<<<<

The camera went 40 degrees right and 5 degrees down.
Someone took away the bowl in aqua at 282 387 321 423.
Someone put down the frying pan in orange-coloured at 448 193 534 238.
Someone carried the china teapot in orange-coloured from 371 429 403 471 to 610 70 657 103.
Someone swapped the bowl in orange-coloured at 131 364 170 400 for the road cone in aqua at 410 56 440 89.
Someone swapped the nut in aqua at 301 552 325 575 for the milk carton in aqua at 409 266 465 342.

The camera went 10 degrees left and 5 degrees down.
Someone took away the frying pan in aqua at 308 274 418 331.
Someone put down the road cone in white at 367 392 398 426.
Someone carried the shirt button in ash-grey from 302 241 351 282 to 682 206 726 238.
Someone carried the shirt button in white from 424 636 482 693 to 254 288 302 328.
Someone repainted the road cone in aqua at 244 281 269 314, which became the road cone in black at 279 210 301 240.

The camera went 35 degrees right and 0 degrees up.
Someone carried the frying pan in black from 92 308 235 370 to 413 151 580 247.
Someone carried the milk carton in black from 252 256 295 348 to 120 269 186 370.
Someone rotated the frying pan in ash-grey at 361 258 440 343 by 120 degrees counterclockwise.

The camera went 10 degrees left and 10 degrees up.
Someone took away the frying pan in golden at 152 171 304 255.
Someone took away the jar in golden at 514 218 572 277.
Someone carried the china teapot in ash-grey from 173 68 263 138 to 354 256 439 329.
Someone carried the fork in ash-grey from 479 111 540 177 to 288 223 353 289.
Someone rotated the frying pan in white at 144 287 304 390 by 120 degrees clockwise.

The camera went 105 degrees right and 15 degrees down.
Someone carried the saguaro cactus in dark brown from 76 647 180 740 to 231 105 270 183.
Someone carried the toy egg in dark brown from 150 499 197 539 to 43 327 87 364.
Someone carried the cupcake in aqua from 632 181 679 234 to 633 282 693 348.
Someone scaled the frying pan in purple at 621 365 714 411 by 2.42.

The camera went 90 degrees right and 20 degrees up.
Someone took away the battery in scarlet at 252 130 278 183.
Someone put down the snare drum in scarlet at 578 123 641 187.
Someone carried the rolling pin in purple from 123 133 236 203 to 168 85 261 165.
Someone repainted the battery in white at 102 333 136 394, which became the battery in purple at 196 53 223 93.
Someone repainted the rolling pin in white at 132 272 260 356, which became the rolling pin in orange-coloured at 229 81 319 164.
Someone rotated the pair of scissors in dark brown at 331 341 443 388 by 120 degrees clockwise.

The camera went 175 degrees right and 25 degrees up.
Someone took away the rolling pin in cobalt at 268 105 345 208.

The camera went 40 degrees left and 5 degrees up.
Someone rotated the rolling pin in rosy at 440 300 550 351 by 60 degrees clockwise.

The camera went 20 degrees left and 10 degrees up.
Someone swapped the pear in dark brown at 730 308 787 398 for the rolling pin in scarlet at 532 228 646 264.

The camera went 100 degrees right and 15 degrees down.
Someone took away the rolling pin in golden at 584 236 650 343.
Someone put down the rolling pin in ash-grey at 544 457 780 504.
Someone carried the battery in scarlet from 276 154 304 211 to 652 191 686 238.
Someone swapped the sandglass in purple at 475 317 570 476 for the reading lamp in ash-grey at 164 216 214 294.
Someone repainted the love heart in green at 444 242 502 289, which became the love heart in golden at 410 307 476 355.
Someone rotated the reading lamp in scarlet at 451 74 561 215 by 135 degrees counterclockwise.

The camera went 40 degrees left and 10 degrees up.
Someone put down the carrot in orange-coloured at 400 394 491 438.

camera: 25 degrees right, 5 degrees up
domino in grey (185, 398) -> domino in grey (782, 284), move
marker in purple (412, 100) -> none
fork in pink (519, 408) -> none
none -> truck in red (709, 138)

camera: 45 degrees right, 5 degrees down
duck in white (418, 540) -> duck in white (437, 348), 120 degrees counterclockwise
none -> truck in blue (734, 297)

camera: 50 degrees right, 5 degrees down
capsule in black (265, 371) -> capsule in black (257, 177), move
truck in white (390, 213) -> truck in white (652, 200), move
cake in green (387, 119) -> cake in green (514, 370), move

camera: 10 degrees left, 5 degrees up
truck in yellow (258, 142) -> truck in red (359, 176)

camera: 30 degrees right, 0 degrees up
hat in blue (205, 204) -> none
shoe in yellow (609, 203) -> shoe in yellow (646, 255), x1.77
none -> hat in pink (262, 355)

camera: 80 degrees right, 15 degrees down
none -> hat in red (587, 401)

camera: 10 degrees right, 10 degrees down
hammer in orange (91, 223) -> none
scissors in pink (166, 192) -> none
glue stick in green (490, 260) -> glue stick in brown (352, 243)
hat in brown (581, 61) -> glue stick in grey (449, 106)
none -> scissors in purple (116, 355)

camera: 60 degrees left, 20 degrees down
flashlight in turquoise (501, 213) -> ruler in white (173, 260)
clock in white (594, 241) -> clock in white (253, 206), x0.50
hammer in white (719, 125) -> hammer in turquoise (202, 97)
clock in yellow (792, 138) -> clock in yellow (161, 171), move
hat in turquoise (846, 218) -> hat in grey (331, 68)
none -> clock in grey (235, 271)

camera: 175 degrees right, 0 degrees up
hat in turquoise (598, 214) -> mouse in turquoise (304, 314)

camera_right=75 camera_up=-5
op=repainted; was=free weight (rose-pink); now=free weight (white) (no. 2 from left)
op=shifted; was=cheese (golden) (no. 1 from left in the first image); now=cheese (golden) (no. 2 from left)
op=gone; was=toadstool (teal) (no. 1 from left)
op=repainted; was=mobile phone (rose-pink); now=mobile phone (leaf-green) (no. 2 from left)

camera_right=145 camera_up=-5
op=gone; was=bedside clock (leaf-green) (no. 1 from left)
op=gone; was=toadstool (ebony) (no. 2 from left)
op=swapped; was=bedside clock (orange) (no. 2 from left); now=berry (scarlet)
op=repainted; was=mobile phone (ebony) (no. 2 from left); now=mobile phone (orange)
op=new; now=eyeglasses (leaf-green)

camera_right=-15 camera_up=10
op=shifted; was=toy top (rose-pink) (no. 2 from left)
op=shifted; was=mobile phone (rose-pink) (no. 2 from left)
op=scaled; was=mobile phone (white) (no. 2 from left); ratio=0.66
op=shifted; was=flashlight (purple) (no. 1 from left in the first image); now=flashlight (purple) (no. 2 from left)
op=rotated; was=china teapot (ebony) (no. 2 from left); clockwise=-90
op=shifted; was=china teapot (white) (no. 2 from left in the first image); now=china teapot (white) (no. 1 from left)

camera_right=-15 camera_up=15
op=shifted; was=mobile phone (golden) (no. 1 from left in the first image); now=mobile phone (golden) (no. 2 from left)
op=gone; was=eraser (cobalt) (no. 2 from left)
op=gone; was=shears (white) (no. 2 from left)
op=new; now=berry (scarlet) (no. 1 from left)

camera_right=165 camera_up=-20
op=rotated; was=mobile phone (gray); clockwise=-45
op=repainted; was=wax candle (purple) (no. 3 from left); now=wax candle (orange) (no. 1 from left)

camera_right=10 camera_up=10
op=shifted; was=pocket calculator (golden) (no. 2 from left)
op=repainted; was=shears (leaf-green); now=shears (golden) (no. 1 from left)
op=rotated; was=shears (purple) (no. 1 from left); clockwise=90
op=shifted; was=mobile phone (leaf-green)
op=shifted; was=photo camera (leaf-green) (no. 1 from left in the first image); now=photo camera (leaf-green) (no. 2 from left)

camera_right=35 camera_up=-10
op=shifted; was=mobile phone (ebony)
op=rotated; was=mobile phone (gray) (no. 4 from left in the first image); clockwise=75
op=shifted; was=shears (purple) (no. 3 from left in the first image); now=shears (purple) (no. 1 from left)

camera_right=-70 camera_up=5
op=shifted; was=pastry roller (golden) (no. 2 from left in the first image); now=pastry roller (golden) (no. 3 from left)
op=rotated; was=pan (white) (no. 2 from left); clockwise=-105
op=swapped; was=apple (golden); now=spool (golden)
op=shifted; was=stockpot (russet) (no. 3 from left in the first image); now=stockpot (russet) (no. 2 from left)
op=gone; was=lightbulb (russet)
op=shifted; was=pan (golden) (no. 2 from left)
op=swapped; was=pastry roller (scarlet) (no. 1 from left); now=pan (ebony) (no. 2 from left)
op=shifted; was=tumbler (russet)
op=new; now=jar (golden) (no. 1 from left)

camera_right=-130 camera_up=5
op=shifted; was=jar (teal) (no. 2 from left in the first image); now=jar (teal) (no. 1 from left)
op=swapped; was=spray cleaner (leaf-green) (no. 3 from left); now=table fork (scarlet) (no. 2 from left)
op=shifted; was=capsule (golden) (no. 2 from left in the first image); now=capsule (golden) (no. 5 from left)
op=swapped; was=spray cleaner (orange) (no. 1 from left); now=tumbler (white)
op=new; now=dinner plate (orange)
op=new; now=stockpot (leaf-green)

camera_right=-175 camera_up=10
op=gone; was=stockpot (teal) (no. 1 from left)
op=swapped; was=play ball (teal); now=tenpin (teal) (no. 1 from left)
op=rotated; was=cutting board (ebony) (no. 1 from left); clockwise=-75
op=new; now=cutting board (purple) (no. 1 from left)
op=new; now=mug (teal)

>>>>

**Problem**: Within the listing above, give again exactly every line from the line with "marker in purple (412, 100) -> none" through the line with "op=gone; was=toadstool (teal)", both included, and no other line.

**Answer for the task**:
marker in purple (412, 100) -> none
fork in pink (519, 408) -> none
none -> truck in red (709, 138)

camera: 45 degrees right, 5 degrees down
duck in white (418, 540) -> duck in white (437, 348), 120 degrees counterclockwise
none -> truck in blue (734, 297)

camera: 50 degrees right, 5 degrees down
capsule in black (265, 371) -> capsule in black (257, 177), move
truck in white (390, 213) -> truck in white (652, 200), move
cake in green (387, 119) -> cake in green (514, 370), move

camera: 10 degrees left, 5 degrees up
truck in yellow (258, 142) -> truck in red (359, 176)

camera: 30 degrees right, 0 degrees up
hat in blue (205, 204) -> none
shoe in yellow (609, 203) -> shoe in yellow (646, 255), x1.77
none -> hat in pink (262, 355)

camera: 80 degrees right, 15 degrees down
none -> hat in red (587, 401)

camera: 10 degrees right, 10 degrees down
hammer in orange (91, 223) -> none
scissors in pink (166, 192) -> none
glue stick in green (490, 260) -> glue stick in brown (352, 243)
hat in brown (581, 61) -> glue stick in grey (449, 106)
none -> scissors in purple (116, 355)

camera: 60 degrees left, 20 degrees down
flashlight in turquoise (501, 213) -> ruler in white (173, 260)
clock in white (594, 241) -> clock in white (253, 206), x0.50
hammer in white (719, 125) -> hammer in turquoise (202, 97)
clock in yellow (792, 138) -> clock in yellow (161, 171), move
hat in turquoise (846, 218) -> hat in grey (331, 68)
none -> clock in grey (235, 271)

camera: 175 degrees right, 0 degrees up
hat in turquoise (598, 214) -> mouse in turquoise (304, 314)

camera_right=75 camera_up=-5
op=repainted; was=free weight (rose-pink); now=free weight (white) (no. 2 from left)
op=shifted; was=cheese (golden) (no. 1 from left in the first image); now=cheese (golden) (no. 2 from left)
op=gone; was=toadstool (teal) (no. 1 from left)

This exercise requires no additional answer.